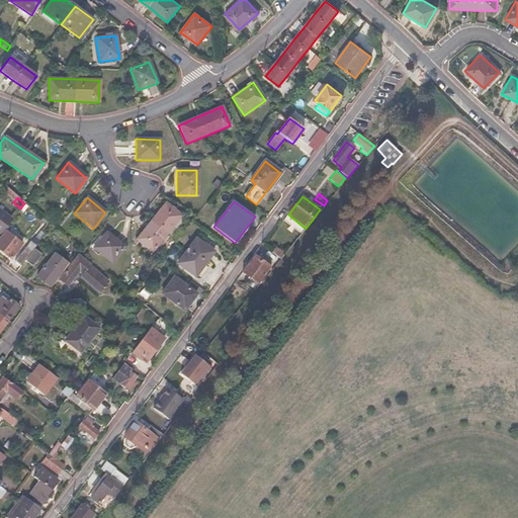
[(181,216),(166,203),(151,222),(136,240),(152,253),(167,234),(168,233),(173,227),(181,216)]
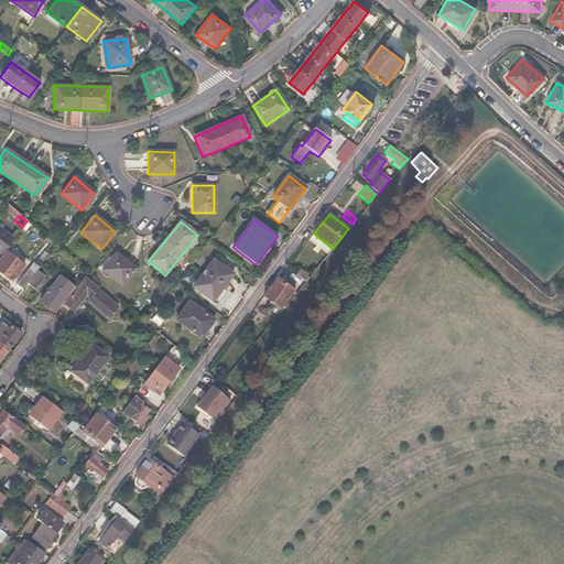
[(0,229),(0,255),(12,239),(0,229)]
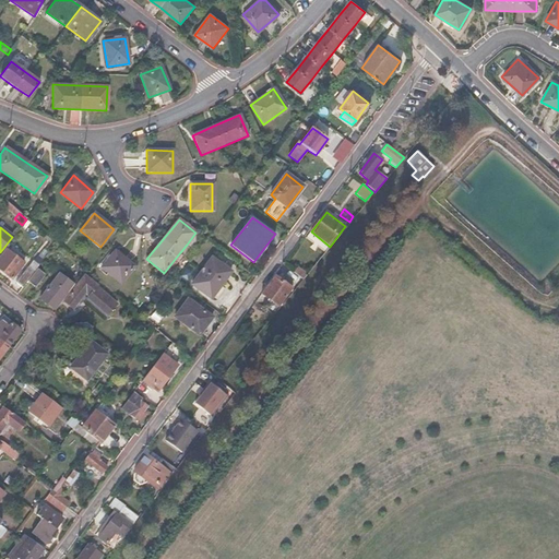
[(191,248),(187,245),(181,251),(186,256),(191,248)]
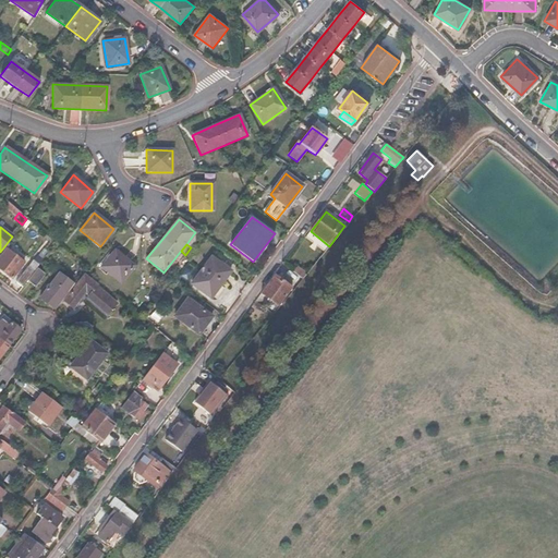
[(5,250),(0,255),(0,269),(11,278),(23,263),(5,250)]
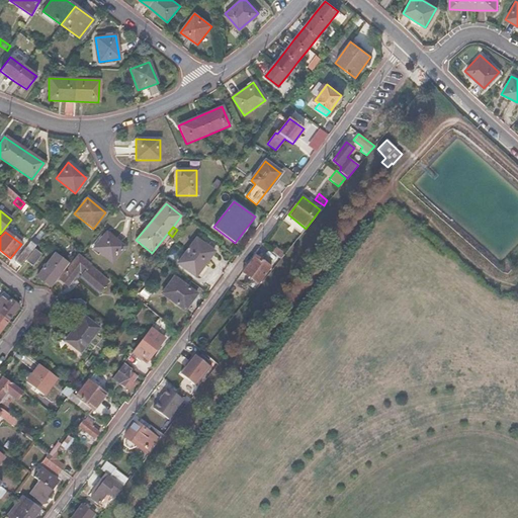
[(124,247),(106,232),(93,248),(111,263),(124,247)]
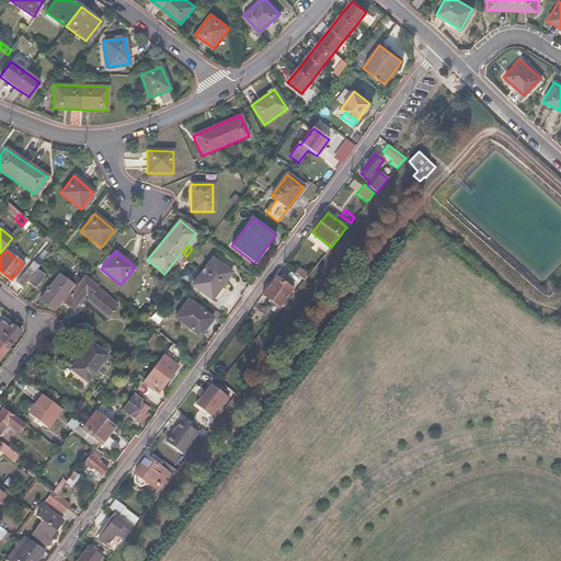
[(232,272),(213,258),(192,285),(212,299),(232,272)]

...

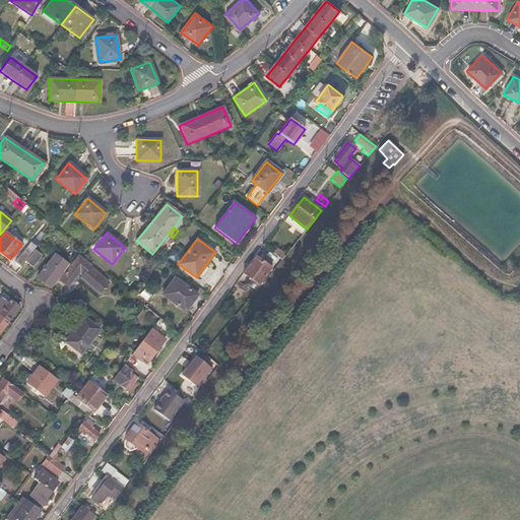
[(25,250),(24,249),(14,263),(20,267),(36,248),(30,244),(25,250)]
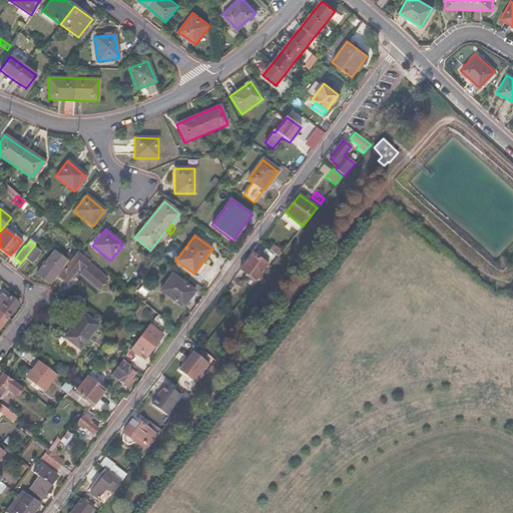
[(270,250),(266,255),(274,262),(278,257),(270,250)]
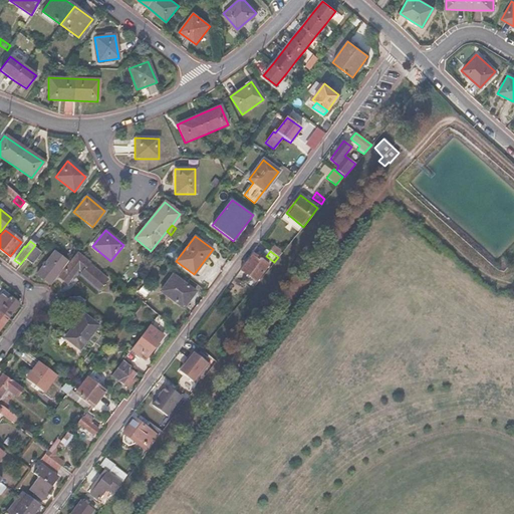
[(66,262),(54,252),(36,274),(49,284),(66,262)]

--

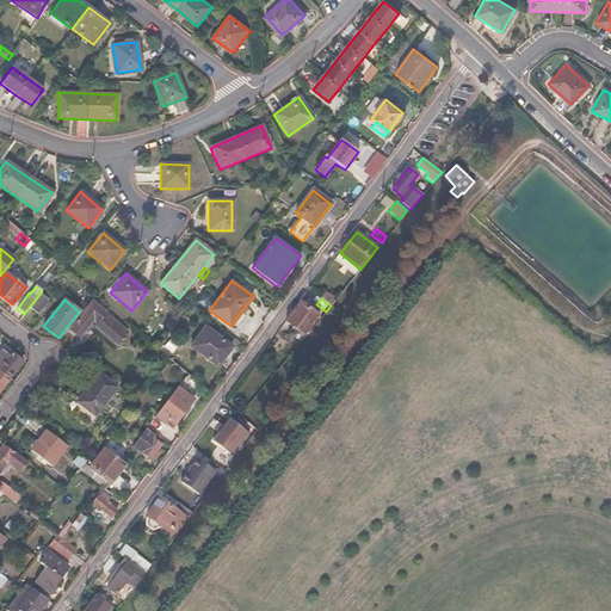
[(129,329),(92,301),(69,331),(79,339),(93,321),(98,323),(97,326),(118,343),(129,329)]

• _Required work_: Starting at the line containing "[(124,247),(106,232),(93,248),(111,263),(124,247)]" and stopping at the line containing "[(232,272),(213,258),(192,285),(212,299),(232,272)]", output each line exactly as it appears above. Leave out the pictures.

• _Your solution_:
[(124,247),(106,232),(93,248),(111,263),(124,247)]
[(232,272),(213,258),(192,285),(212,299),(232,272)]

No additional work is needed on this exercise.